Content starts

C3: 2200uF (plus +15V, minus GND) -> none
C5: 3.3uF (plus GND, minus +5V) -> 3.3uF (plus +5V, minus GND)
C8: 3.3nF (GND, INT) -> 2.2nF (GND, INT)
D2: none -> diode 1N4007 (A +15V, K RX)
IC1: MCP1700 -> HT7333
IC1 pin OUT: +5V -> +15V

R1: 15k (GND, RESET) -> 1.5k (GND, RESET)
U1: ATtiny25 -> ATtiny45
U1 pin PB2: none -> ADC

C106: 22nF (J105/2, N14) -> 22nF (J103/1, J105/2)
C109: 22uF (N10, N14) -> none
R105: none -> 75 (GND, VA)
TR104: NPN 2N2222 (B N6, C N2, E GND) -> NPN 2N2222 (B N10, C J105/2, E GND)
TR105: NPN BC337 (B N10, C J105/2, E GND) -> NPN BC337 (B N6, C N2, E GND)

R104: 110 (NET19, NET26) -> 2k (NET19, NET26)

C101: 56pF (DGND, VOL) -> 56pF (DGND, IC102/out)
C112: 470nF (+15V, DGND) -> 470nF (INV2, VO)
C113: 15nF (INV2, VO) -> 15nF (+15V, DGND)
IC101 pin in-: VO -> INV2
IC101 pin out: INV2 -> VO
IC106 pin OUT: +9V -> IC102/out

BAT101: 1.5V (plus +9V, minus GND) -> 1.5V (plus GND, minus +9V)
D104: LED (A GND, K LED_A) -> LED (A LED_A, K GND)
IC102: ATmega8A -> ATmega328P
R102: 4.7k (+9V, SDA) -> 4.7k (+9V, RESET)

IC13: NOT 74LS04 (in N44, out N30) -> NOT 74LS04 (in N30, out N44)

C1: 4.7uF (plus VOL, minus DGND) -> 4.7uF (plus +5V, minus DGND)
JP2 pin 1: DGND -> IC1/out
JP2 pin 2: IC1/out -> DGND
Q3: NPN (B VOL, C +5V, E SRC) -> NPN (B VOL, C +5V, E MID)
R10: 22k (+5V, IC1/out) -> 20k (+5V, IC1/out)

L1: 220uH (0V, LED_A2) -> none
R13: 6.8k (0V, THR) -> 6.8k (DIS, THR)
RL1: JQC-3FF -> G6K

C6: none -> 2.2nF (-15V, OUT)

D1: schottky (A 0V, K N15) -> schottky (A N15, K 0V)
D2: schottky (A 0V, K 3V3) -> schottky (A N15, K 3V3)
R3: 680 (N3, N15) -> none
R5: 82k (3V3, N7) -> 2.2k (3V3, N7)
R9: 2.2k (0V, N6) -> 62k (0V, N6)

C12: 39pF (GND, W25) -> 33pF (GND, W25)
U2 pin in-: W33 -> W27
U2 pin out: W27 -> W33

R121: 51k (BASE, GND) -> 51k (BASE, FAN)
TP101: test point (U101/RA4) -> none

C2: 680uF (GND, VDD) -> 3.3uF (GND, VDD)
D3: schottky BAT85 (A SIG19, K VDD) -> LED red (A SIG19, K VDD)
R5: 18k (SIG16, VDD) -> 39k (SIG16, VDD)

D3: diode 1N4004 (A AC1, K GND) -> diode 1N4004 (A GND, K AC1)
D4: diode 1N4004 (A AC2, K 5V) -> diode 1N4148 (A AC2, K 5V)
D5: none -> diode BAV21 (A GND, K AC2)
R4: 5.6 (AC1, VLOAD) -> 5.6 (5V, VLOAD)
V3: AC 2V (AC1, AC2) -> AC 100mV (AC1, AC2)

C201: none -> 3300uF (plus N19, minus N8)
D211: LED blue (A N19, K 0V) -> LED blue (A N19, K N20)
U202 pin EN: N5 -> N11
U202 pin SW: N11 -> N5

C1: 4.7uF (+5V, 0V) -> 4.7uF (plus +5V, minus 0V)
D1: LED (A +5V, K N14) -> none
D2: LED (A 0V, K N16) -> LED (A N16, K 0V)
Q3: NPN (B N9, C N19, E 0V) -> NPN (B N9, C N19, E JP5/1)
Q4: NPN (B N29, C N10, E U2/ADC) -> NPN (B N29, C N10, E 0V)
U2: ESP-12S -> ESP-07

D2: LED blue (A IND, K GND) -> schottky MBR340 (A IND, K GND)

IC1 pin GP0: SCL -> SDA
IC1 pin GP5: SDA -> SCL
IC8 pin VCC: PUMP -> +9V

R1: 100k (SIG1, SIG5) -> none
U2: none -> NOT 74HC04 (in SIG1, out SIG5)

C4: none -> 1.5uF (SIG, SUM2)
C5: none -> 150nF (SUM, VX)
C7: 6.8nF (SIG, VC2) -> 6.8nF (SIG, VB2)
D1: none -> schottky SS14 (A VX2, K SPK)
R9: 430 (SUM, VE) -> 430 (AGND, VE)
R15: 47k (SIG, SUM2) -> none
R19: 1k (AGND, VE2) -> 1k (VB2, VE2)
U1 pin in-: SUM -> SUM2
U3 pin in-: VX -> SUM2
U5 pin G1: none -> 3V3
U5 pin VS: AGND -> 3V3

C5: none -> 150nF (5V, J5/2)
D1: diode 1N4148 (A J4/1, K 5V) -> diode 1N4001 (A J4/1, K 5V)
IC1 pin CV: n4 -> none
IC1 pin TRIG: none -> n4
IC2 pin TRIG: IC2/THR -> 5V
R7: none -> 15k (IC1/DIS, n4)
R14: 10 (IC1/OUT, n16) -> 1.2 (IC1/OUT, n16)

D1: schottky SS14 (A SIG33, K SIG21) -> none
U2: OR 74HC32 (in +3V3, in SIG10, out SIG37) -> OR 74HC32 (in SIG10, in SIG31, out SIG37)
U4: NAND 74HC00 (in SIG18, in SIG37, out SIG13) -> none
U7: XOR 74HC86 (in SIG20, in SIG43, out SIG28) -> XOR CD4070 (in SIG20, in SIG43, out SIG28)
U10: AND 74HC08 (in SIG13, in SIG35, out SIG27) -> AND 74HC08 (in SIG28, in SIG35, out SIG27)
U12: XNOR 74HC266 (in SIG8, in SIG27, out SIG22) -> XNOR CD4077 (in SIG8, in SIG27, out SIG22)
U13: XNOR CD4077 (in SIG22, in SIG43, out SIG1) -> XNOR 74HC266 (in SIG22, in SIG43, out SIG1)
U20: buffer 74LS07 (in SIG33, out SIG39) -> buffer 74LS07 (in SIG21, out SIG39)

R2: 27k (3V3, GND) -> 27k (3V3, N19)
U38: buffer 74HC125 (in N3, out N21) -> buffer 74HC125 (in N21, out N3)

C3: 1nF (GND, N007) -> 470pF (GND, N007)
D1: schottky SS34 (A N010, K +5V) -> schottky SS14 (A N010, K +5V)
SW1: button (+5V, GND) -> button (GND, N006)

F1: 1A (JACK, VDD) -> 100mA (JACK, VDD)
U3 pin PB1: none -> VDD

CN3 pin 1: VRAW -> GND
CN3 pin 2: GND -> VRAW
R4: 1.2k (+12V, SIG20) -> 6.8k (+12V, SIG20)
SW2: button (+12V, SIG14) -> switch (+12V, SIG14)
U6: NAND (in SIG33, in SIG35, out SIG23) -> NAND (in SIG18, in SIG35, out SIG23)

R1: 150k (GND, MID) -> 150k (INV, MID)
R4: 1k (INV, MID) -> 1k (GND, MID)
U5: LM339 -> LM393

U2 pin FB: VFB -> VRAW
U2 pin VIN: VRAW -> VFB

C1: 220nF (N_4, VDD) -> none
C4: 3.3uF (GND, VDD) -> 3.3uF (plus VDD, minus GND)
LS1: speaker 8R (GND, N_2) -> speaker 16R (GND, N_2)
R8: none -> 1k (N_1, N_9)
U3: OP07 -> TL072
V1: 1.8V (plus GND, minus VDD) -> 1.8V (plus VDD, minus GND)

Content ends

• **The task**: Please output the lines of the listing above that fall in the stretch from the one with "R5: 18k (SIG16, VDD) -> 39k (SIG16, VDD)" through the one with "R4: 5.6 (AC1, VLOAD) -> 5.6 (5V, VLOAD)", exactly and only those.

• **Answer to the problem**:
R5: 18k (SIG16, VDD) -> 39k (SIG16, VDD)

D3: diode 1N4004 (A AC1, K GND) -> diode 1N4004 (A GND, K AC1)
D4: diode 1N4004 (A AC2, K 5V) -> diode 1N4148 (A AC2, K 5V)
D5: none -> diode BAV21 (A GND, K AC2)
R4: 5.6 (AC1, VLOAD) -> 5.6 (5V, VLOAD)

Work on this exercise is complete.